→ **TASK DIRECTIONS**
Copy every line from the material below that holds "grey".

→ **ENTRIES PROVIDED**
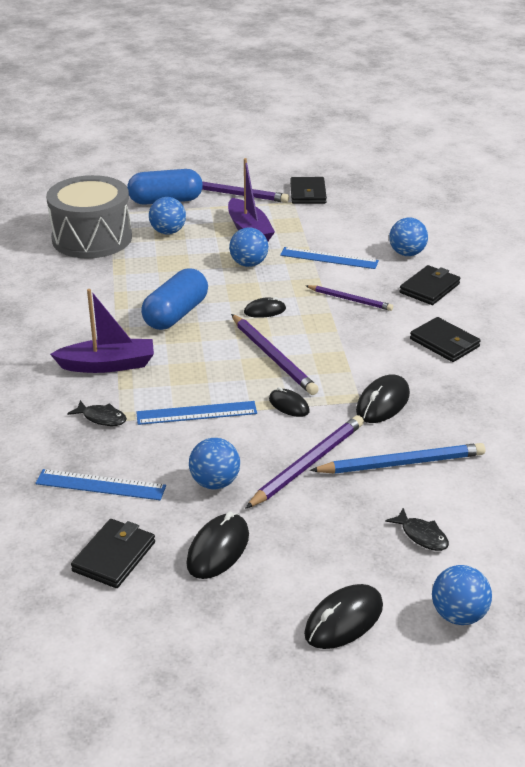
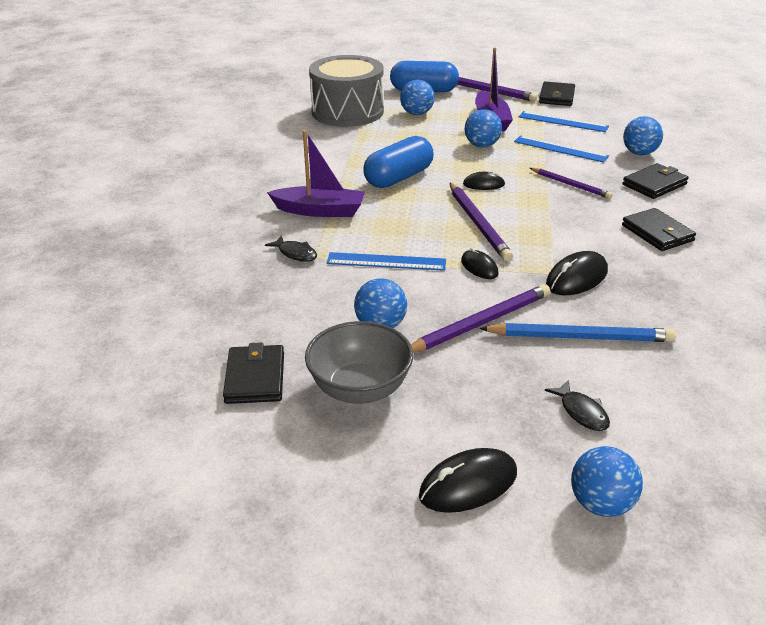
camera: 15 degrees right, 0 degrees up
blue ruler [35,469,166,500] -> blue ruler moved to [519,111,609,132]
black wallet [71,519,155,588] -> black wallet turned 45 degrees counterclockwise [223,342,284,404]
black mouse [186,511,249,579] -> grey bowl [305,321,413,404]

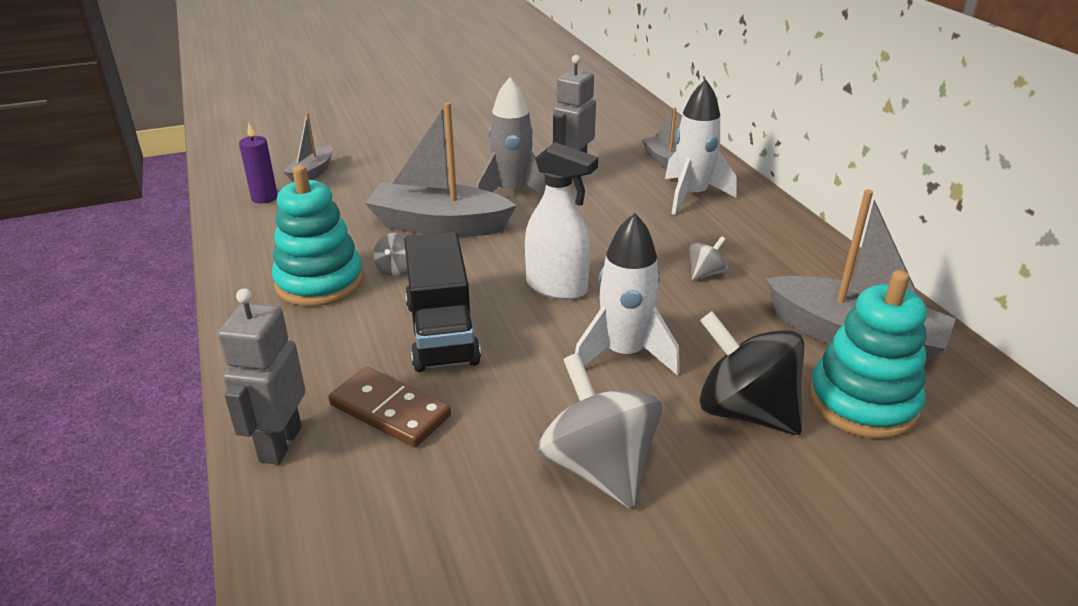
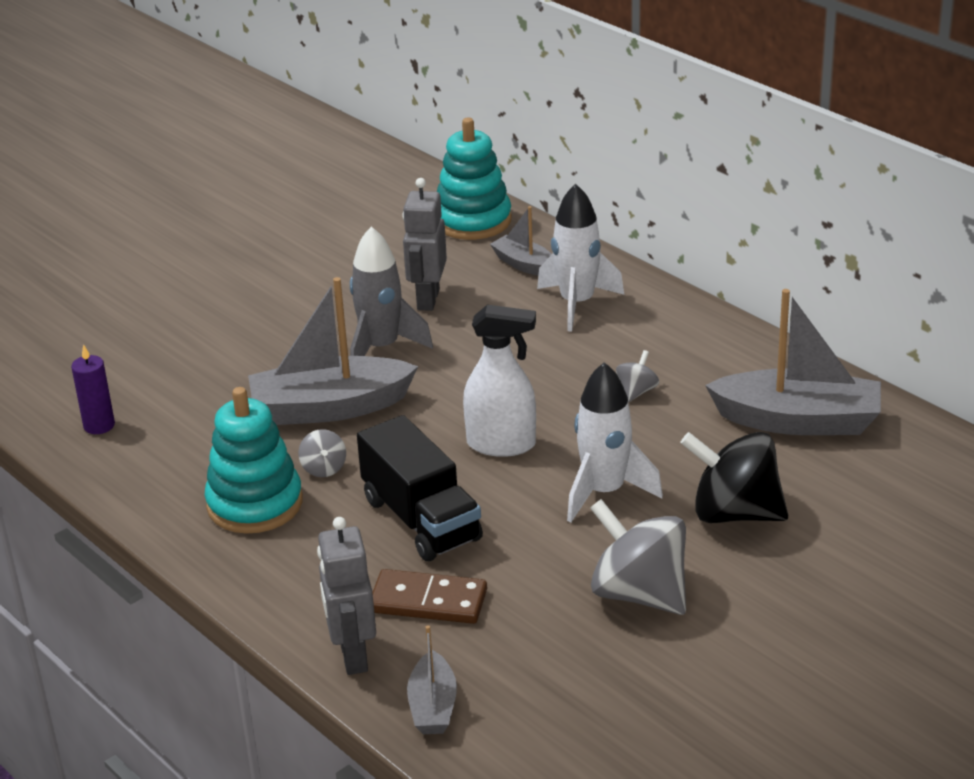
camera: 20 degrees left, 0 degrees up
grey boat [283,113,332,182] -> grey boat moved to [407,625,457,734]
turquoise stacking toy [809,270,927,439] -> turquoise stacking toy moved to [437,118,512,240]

→ **COMPLETED EXERCISE**
black mouse [186,511,249,579] -> grey bowl [305,321,413,404]
grey boat [283,113,332,182] -> grey boat moved to [407,625,457,734]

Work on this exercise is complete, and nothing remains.